Task to carry out:
Return exactly the lines below, starting with the one that has "(rose) (no. 8" and going on through the one that has "(blanc) (no. 3".

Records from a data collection

▬▬▬▬▬▬▬▬▬▬

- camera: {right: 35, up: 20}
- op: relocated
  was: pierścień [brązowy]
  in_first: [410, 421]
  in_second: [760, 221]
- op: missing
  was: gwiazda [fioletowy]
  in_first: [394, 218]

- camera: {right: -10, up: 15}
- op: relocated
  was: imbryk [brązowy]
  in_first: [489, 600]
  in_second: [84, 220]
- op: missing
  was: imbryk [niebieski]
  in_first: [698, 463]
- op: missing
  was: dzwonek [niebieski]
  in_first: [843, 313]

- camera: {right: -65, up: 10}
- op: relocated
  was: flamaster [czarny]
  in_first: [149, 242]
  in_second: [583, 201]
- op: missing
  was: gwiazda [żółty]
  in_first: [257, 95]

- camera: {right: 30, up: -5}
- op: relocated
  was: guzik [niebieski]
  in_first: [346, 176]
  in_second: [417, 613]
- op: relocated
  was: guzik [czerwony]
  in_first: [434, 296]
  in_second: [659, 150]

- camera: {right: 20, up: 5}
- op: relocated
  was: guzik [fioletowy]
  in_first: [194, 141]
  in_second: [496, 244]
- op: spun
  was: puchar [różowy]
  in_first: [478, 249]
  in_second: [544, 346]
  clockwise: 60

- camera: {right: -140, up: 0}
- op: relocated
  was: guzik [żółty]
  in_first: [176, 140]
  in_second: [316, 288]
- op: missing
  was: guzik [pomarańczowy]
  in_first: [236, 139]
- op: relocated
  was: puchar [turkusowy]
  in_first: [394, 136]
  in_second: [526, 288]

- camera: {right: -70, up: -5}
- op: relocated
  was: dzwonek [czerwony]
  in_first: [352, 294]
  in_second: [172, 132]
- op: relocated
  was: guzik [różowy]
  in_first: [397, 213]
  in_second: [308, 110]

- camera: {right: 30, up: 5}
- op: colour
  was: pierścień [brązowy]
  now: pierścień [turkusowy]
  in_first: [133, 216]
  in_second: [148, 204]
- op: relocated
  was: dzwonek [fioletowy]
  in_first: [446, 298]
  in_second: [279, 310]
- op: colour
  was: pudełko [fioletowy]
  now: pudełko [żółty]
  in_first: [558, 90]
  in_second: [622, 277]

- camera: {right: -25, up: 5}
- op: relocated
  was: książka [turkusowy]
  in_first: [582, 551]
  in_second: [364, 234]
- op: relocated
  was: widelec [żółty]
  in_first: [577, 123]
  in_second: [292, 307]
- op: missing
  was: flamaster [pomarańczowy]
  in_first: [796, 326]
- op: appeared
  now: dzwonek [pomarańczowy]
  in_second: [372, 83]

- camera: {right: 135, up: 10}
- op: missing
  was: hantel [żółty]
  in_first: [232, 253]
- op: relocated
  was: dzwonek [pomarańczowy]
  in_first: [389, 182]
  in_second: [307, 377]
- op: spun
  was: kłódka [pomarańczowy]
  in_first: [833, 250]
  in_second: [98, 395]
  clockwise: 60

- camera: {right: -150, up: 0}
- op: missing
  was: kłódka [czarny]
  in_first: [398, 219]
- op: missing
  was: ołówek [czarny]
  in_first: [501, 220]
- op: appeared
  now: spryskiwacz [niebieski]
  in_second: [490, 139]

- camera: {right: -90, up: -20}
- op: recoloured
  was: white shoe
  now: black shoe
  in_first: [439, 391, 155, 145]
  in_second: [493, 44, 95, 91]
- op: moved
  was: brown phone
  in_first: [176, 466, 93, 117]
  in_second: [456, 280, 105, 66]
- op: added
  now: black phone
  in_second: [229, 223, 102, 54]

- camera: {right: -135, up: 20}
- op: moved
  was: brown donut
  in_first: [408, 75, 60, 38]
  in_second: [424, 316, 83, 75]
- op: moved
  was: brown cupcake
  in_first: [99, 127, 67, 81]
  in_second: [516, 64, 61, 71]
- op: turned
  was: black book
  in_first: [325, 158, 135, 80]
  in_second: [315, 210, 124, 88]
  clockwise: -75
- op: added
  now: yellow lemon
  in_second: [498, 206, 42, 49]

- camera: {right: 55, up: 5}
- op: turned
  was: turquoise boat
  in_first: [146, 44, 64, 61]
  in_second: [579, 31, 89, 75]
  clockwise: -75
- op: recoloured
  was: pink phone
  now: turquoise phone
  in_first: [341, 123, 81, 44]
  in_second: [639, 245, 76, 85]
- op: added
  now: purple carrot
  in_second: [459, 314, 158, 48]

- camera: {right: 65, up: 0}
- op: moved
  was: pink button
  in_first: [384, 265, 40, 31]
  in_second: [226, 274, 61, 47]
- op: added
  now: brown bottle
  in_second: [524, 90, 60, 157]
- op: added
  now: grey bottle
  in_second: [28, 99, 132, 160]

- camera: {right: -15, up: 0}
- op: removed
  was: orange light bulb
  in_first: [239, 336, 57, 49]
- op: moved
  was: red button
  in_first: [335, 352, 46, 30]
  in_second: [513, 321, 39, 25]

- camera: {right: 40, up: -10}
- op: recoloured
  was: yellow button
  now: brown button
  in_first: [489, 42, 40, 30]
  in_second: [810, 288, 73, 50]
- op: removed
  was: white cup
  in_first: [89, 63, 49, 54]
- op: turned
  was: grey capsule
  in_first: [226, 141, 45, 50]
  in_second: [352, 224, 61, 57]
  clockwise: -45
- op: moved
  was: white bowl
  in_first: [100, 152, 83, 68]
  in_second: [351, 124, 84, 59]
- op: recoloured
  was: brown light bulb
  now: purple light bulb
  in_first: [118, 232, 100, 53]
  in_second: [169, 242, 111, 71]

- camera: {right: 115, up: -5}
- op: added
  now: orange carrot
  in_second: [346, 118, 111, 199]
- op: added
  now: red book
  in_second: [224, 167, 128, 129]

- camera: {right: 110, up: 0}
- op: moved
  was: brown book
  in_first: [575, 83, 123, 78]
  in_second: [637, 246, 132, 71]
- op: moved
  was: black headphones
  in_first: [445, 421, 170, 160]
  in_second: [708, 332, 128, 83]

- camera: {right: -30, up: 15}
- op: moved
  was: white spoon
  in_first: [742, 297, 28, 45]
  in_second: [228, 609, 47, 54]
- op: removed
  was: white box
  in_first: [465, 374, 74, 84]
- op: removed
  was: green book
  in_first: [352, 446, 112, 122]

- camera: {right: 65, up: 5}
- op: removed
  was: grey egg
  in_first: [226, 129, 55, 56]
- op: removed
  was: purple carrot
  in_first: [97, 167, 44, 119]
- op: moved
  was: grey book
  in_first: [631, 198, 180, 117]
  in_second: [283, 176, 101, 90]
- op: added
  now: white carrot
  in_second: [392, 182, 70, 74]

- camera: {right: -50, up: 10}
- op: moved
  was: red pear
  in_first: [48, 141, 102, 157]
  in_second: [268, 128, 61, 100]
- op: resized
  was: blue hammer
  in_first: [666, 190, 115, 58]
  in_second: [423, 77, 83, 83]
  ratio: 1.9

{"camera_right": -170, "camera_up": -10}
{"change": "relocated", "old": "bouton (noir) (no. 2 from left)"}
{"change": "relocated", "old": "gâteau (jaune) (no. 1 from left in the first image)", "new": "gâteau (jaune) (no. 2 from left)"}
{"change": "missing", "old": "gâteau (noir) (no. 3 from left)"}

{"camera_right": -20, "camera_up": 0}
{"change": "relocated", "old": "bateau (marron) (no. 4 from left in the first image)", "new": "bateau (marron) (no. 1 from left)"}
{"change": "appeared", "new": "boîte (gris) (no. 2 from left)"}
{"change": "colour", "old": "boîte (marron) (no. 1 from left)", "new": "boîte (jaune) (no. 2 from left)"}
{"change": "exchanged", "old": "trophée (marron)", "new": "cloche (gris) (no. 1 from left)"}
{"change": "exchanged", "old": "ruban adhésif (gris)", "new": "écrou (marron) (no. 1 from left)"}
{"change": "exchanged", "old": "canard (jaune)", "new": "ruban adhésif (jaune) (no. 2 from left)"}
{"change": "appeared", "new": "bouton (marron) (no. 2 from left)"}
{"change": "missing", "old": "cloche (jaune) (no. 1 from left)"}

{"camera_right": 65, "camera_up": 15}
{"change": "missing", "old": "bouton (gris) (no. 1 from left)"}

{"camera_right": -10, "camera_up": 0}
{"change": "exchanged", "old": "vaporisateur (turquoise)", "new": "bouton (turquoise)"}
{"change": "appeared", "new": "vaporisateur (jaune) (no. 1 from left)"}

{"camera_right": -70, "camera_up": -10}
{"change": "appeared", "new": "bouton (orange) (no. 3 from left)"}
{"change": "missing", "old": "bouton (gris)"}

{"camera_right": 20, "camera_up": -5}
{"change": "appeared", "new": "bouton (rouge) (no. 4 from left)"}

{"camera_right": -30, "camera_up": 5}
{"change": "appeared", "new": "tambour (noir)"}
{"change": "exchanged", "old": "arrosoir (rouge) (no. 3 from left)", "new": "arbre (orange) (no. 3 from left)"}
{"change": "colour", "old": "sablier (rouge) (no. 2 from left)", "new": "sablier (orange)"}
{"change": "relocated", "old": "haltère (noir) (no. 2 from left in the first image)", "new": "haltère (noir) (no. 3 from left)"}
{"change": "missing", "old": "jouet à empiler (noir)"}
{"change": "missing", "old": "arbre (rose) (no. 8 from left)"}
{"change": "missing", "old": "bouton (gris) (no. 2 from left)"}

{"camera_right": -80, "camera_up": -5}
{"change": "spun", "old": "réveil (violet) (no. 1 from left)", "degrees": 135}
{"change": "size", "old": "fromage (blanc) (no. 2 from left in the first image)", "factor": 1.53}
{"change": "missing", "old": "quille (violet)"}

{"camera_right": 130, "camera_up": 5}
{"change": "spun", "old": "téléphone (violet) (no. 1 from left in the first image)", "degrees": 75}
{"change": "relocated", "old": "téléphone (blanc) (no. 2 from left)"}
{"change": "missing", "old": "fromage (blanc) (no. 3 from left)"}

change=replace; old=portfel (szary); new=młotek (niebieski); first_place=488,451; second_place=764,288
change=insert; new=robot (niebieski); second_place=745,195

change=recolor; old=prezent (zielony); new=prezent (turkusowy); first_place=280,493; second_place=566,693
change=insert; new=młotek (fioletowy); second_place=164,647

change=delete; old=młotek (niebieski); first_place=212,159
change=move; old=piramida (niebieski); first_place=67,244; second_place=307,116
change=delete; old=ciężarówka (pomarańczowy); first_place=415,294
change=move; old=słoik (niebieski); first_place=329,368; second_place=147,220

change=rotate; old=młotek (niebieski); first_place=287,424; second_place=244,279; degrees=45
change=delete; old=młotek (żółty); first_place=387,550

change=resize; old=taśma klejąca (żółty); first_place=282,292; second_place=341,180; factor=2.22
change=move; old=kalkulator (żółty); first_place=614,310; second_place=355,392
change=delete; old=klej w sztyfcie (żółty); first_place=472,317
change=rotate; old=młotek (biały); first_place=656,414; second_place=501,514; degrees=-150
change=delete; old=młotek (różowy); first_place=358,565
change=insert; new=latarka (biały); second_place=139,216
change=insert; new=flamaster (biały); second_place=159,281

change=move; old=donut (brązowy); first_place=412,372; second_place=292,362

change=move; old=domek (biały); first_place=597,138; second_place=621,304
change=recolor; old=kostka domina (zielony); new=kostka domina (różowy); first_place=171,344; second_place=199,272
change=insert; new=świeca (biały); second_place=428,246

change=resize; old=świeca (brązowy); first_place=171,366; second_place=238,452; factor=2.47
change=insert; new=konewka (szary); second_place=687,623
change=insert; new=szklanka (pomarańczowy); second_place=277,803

▬▬▬▬▬▬▬▬▬▬

Problem solution:
{"change": "missing", "old": "arbre (rose) (no. 8 from left)"}
{"change": "missing", "old": "bouton (gris) (no. 2 from left)"}

{"camera_right": -80, "camera_up": -5}
{"change": "spun", "old": "réveil (violet) (no. 1 from left)", "degrees": 135}
{"change": "size", "old": "fromage (blanc) (no. 2 from left in the first image)", "factor": 1.53}
{"change": "missing", "old": "quille (violet)"}

{"camera_right": 130, "camera_up": 5}
{"change": "spun", "old": "téléphone (violet) (no. 1 from left in the first image)", "degrees": 75}
{"change": "relocated", "old": "téléphone (blanc) (no. 2 from left)"}
{"change": "missing", "old": "fromage (blanc) (no. 3 from left)"}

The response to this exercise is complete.